■ **Data shown**:
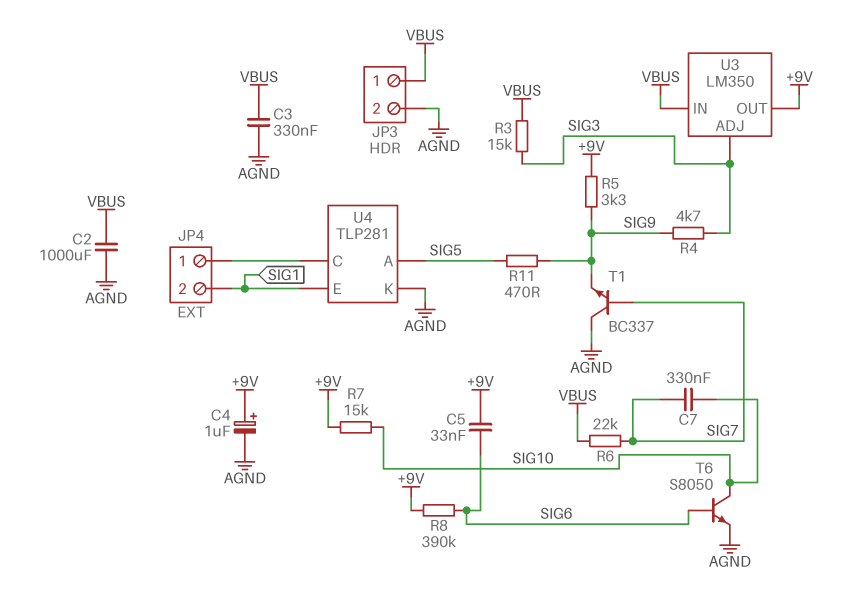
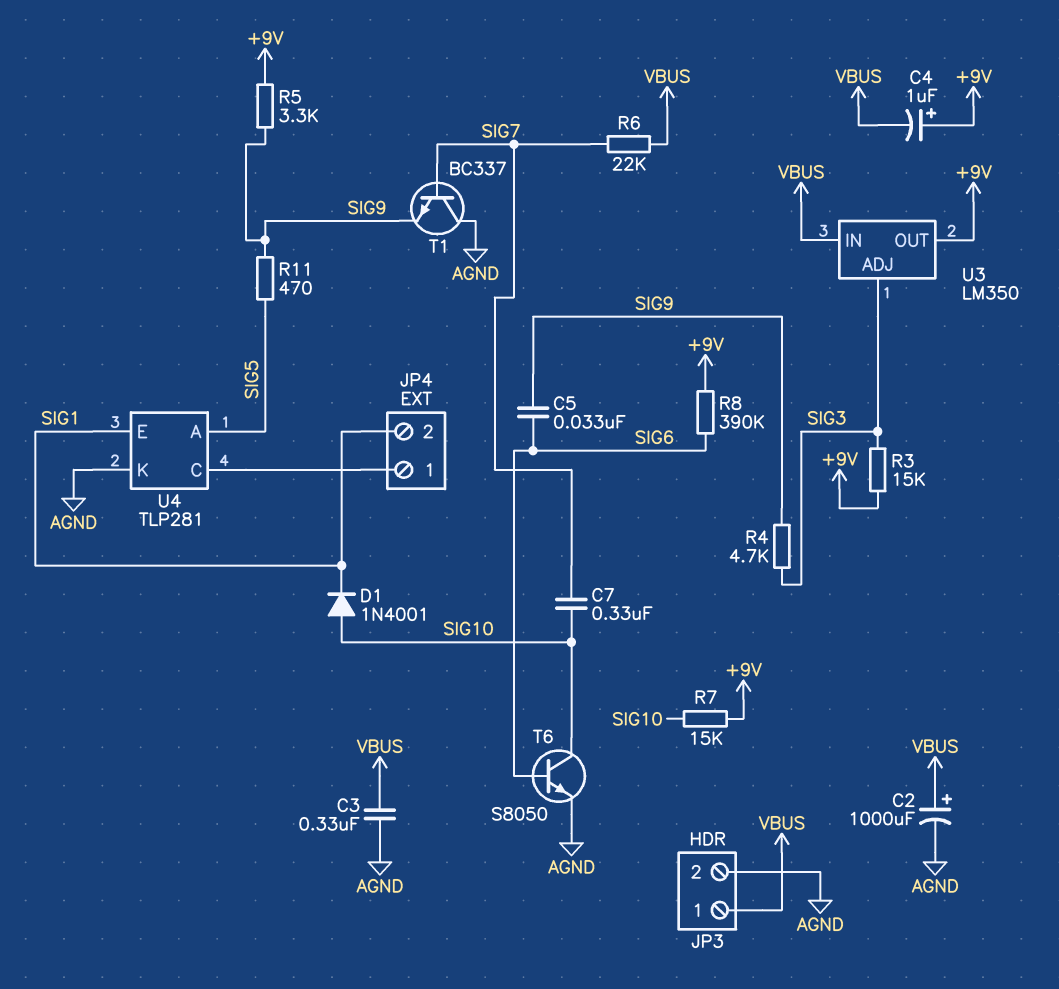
C2: 1000uF (AGND, VBUS) -> 1000uF (plus VBUS, minus AGND)
C4: 1uF (plus +9V, minus AGND) -> 1uF (plus +9V, minus VBUS)
C5: 33nF (+9V, SIG6) -> 33nF (SIG6, SIG9)
D1: none -> diode 1N4001 (A SIG10, K SIG1)
R3: 15k (SIG3, VBUS) -> 15k (+9V, SIG3)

■ **Required action**: Return all of the material precisely as written. No picture belongs in it.

■ **Solution to this exercise**:
C2: 1000uF (AGND, VBUS) -> 1000uF (plus VBUS, minus AGND)
C4: 1uF (plus +9V, minus AGND) -> 1uF (plus +9V, minus VBUS)
C5: 33nF (+9V, SIG6) -> 33nF (SIG6, SIG9)
D1: none -> diode 1N4001 (A SIG10, K SIG1)
R3: 15k (SIG3, VBUS) -> 15k (+9V, SIG3)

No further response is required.